SOURCE MATERIAL:
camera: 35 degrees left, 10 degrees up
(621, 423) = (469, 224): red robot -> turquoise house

--

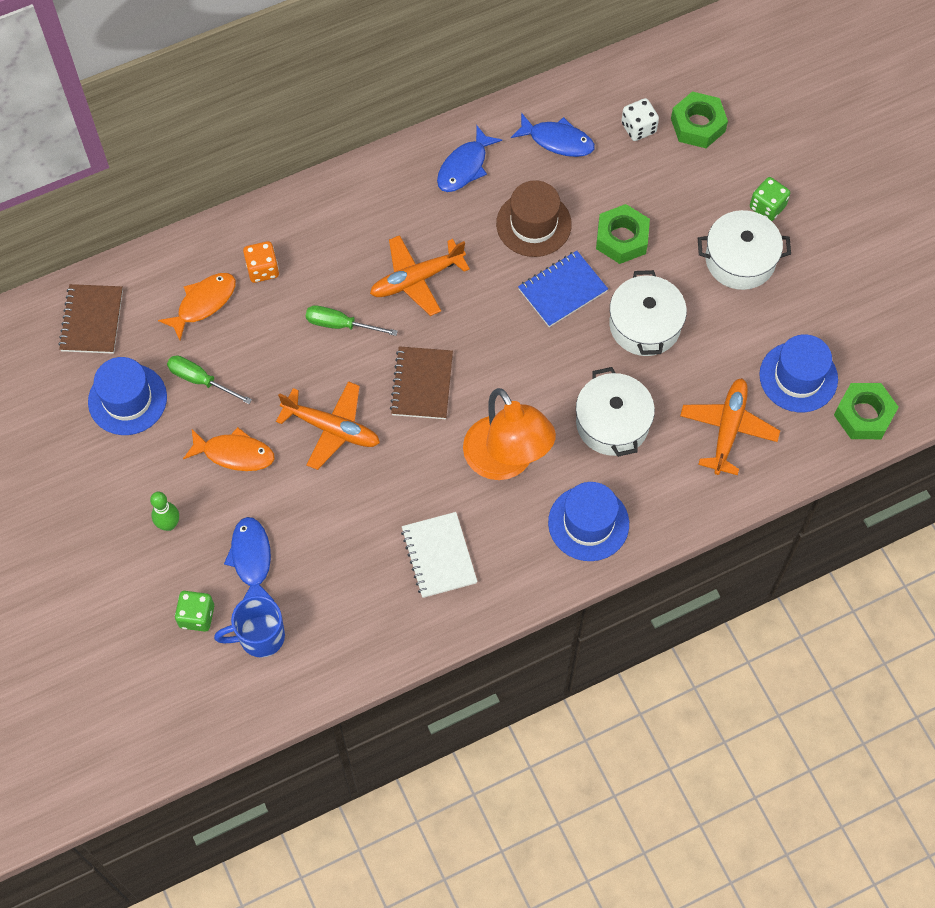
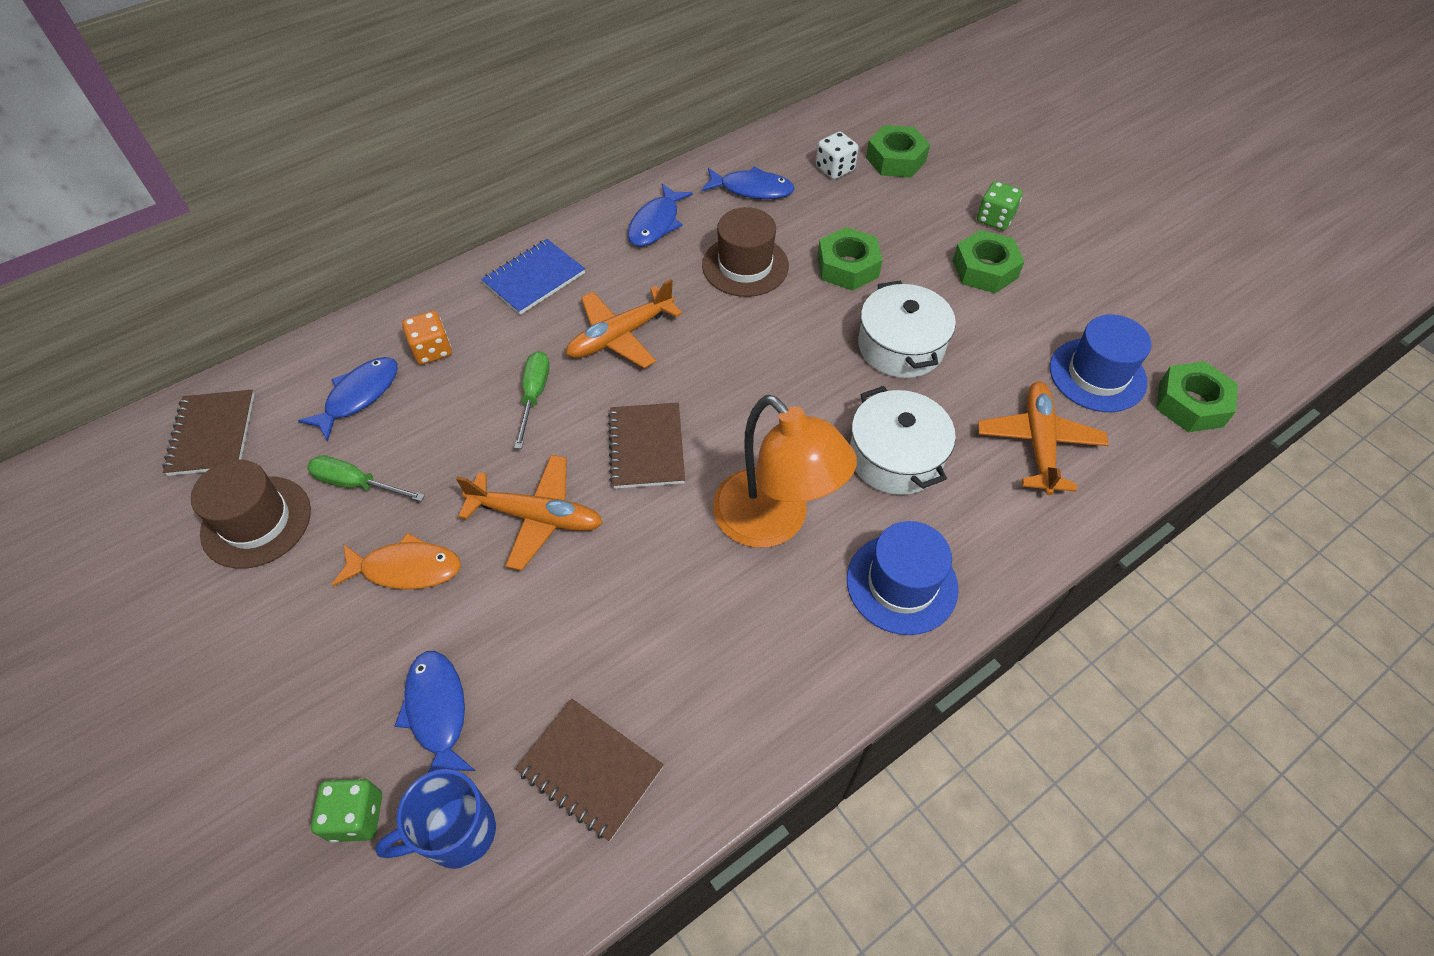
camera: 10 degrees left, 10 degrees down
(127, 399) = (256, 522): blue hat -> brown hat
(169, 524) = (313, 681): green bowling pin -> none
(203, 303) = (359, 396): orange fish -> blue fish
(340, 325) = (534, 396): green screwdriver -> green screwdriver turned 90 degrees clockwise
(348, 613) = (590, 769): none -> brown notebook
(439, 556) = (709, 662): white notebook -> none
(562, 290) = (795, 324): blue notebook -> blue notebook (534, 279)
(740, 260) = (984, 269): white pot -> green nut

WORK ITEM: Only one part of the material above is to be transcribed, namely the lines starting with the line that has "(127, 399) = (256, 522): blue" and going on through the line that has "(340, 325) = (534, 396): green", exactly as they stand.

TASK SOLUTION:
(127, 399) = (256, 522): blue hat -> brown hat
(169, 524) = (313, 681): green bowling pin -> none
(203, 303) = (359, 396): orange fish -> blue fish
(340, 325) = (534, 396): green screwdriver -> green screwdriver turned 90 degrees clockwise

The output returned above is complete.